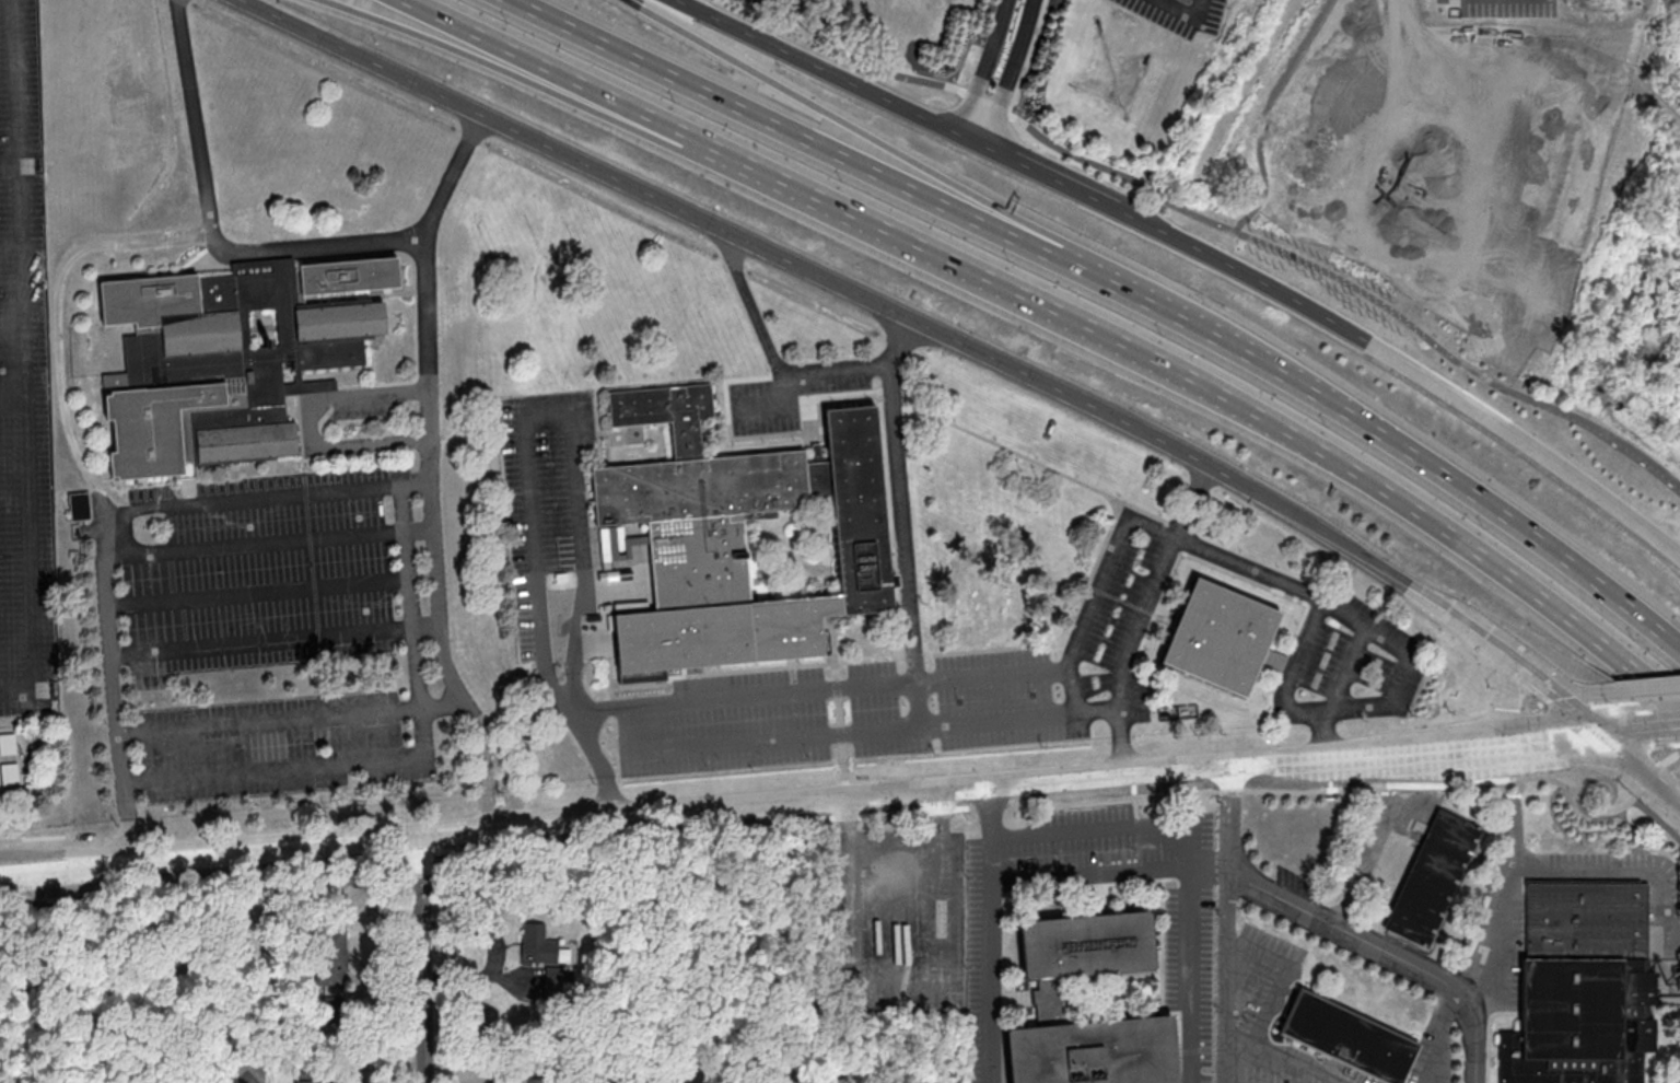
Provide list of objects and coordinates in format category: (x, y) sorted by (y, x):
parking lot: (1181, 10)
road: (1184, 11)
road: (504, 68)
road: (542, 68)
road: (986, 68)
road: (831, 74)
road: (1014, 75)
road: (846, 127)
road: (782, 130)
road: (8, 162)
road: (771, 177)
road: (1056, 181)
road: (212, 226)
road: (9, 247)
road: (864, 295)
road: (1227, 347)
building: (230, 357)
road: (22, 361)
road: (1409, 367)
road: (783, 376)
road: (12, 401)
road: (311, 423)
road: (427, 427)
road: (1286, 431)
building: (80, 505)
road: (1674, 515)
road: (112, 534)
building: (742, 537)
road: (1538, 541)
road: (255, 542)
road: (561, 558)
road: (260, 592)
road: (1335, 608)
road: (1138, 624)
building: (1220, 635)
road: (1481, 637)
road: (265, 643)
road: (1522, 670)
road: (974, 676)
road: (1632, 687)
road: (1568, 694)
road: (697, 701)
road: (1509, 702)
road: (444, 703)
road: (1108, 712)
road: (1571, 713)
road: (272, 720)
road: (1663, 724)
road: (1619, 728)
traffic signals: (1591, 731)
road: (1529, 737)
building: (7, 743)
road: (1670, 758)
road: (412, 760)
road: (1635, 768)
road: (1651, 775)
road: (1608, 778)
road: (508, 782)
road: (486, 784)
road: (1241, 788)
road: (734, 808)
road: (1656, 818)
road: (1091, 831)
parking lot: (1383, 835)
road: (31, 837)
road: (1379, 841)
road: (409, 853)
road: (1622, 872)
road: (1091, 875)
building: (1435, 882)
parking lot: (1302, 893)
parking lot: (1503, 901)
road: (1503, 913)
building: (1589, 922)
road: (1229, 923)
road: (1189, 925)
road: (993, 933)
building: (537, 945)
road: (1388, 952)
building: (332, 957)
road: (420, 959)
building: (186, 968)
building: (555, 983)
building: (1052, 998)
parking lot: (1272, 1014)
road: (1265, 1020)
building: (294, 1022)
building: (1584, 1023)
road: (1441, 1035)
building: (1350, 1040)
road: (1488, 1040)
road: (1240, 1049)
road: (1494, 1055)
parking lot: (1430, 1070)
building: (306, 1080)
------------------------------------------------------------
DESCRIPTION OF THE TASK: Only the lines that hold the word "parking" are wanted; each should be pulled from the records.

SOLUTION TO THE EXERCISE:
parking lot: (1181, 10)
parking lot: (1383, 835)
parking lot: (1302, 893)
parking lot: (1503, 901)
parking lot: (1272, 1014)
parking lot: (1430, 1070)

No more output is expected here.